--- Material shown Enclosed Below ---
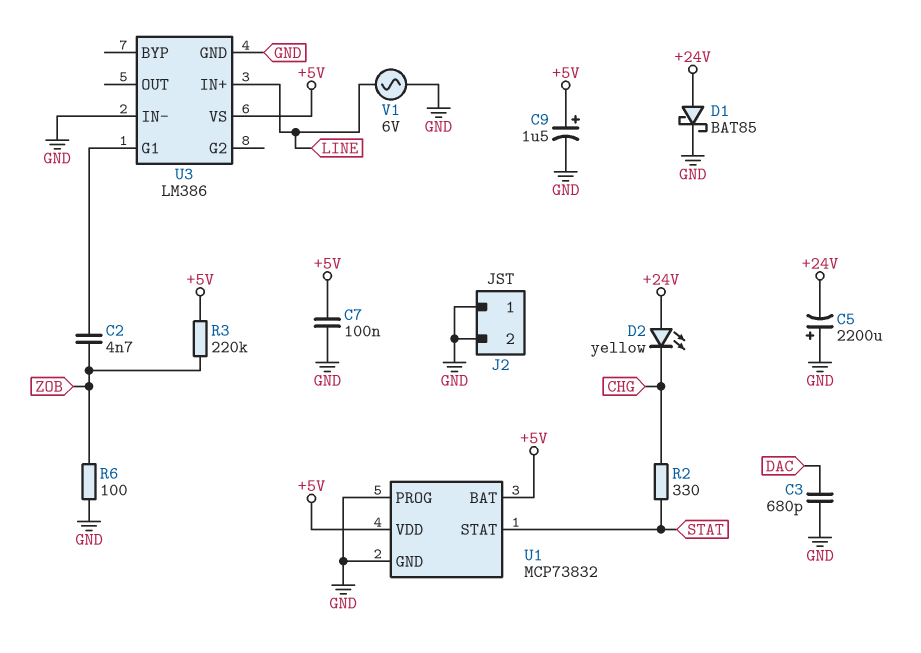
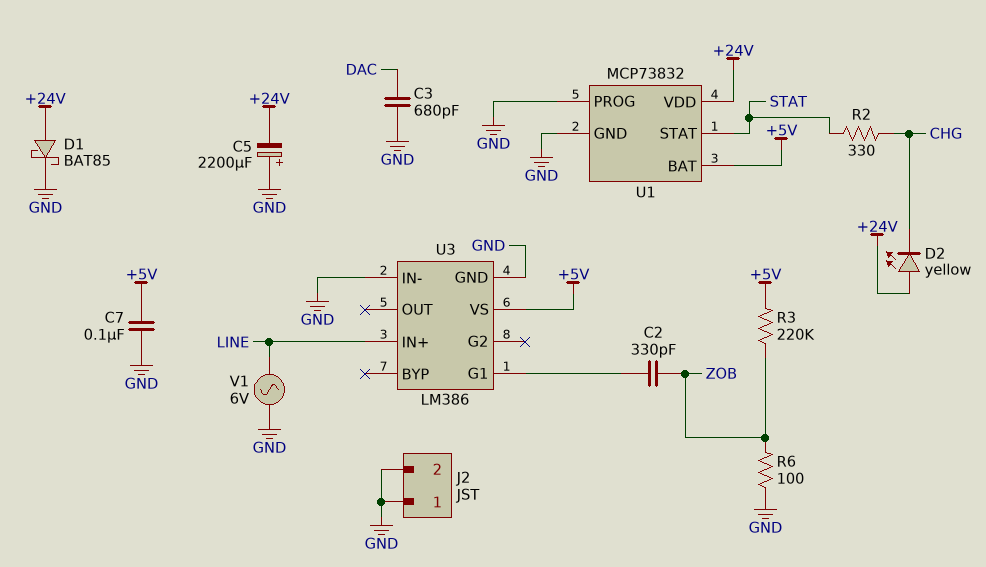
C2: 4.7nF (U3/G1, ZOB) -> 330pF (U3/G1, ZOB)
C9: 1.5uF (plus +5V, minus GND) -> none
U1 pin VDD: +5V -> +24V

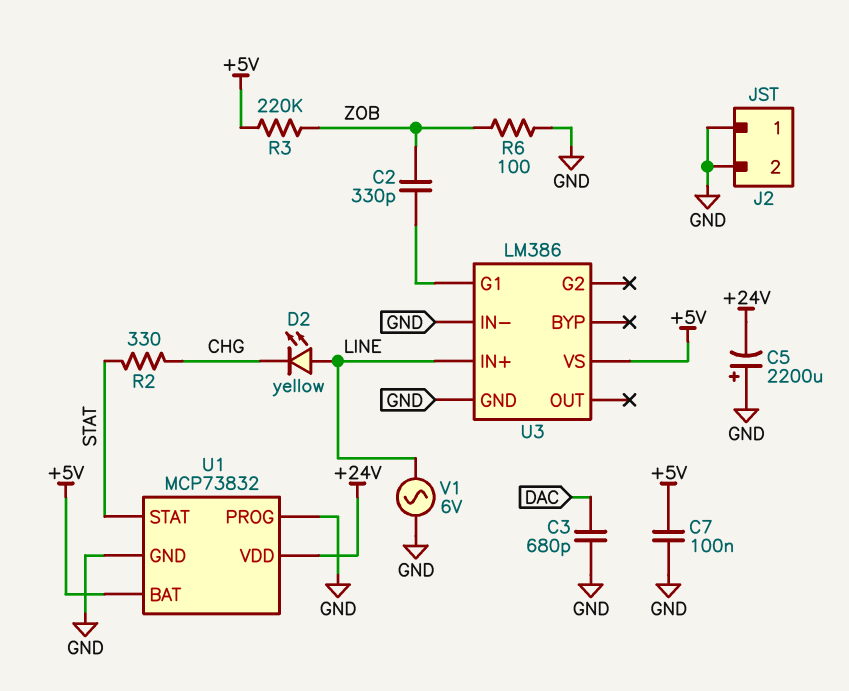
D1: schottky BAT85 (A +24V, K GND) -> none
D2: LED yellow (A +24V, K CHG) -> LED yellow (A LINE, K CHG)

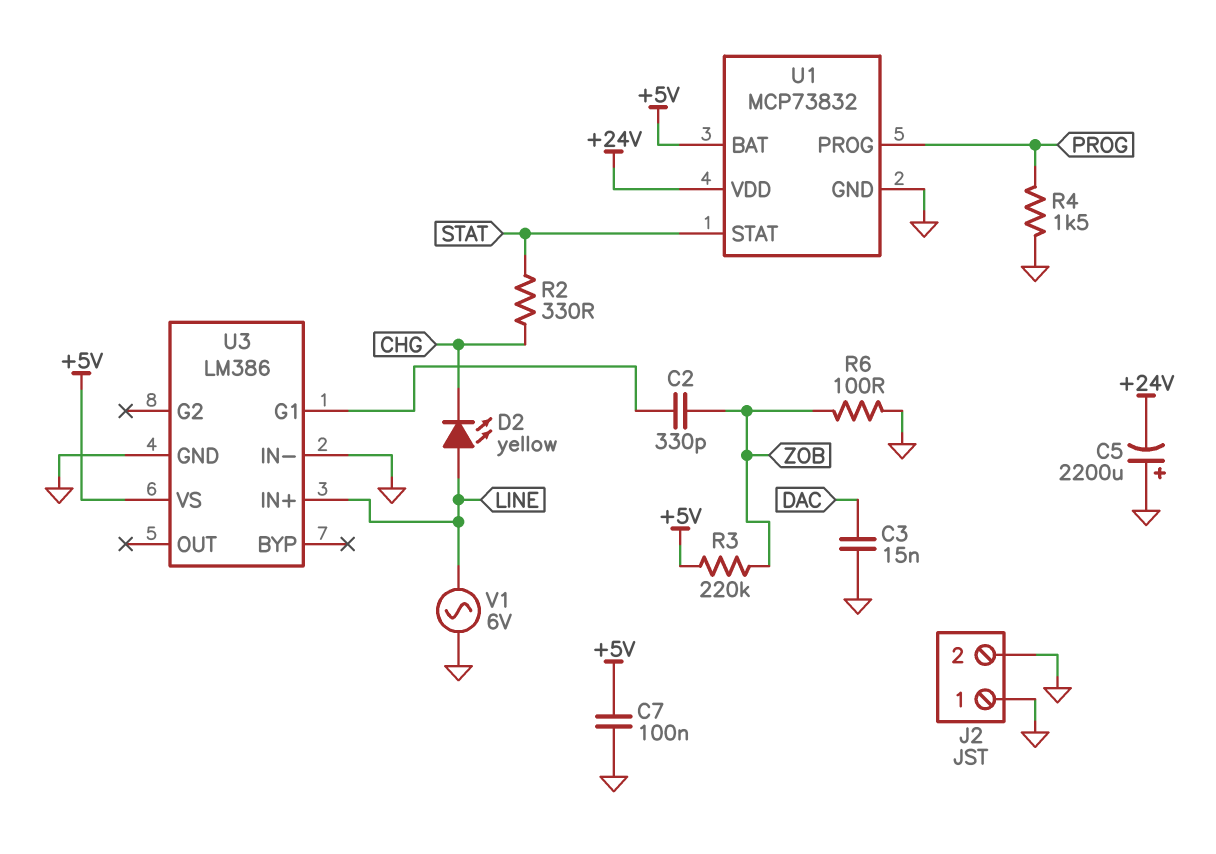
C3: 680pF (DAC, GND) -> 15nF (DAC, GND)
R4: none -> 1.5k (GND, PROG)
U1 pin PROG: GND -> PROG

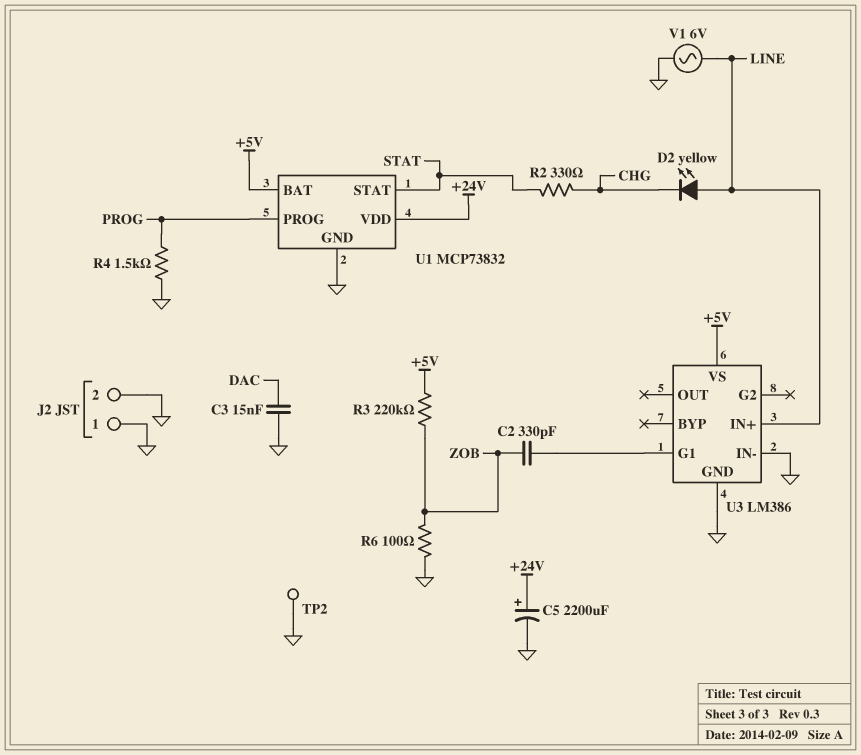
C5: 2200uF (plus GND, minus +24V) -> 2200uF (plus +24V, minus GND)
C7: 100nF (+5V, GND) -> none
TP2: none -> test point (GND)

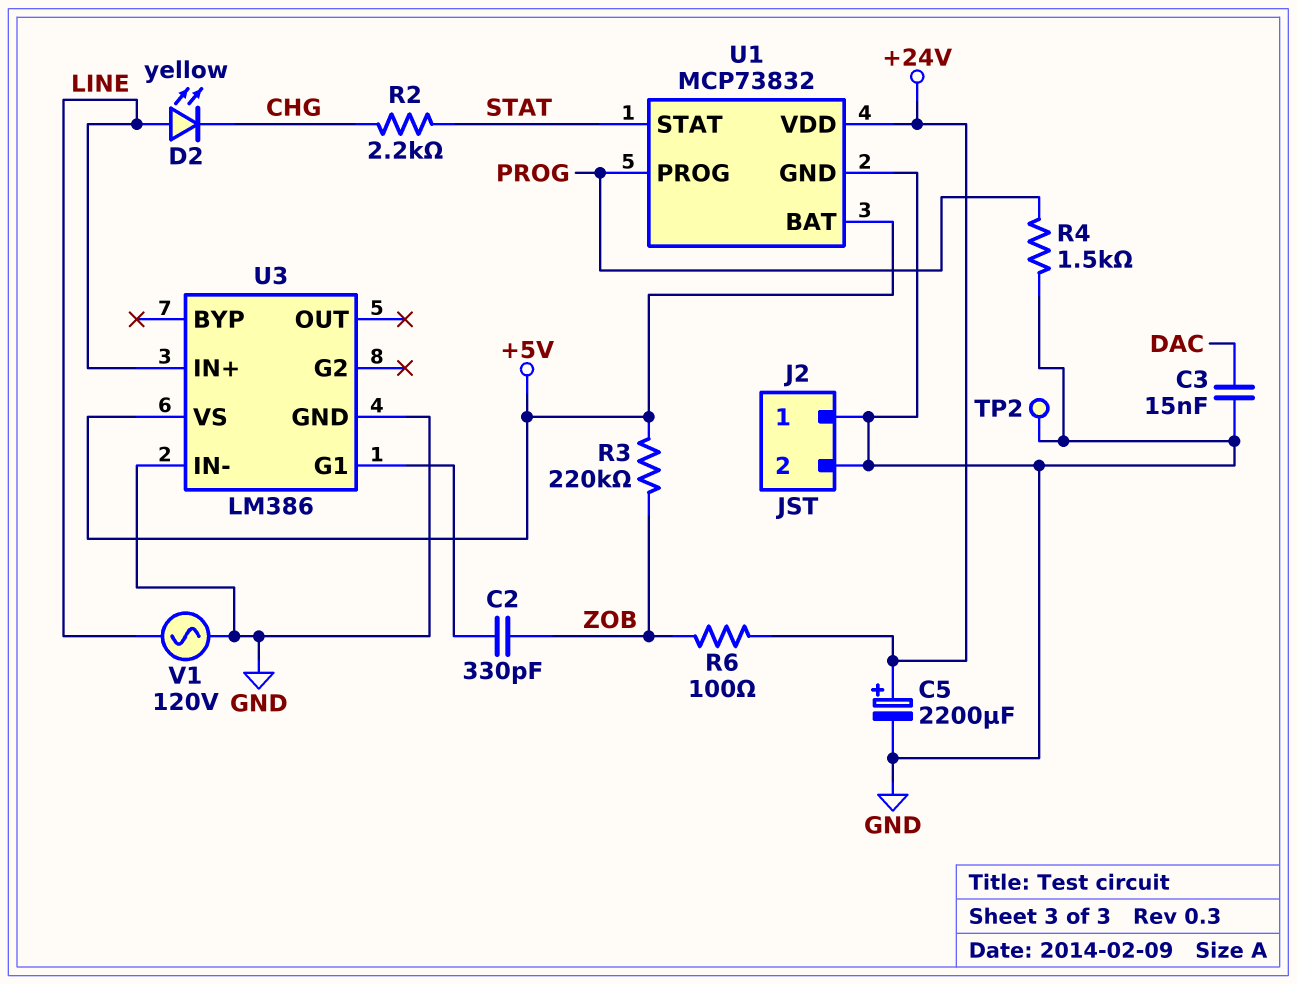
R2: 330 (CHG, STAT) -> 2.2k (CHG, STAT)
R6: 100 (GND, ZOB) -> 100 (+24V, ZOB)
V1: AC 6V (GND, LINE) -> AC 120V (GND, LINE)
--- End of Enclosed Material shown ---
■ Work instructions ■
Please repeat, exactly as written, only the lines from the line with "D2: LED yellow" to the end of the data, leaving out every picture.

■ Result for this task ■
D2: LED yellow (A +24V, K CHG) -> LED yellow (A LINE, K CHG)

C3: 680pF (DAC, GND) -> 15nF (DAC, GND)
R4: none -> 1.5k (GND, PROG)
U1 pin PROG: GND -> PROG

C5: 2200uF (plus GND, minus +24V) -> 2200uF (plus +24V, minus GND)
C7: 100nF (+5V, GND) -> none
TP2: none -> test point (GND)

R2: 330 (CHG, STAT) -> 2.2k (CHG, STAT)
R6: 100 (GND, ZOB) -> 100 (+24V, ZOB)
V1: AC 6V (GND, LINE) -> AC 120V (GND, LINE)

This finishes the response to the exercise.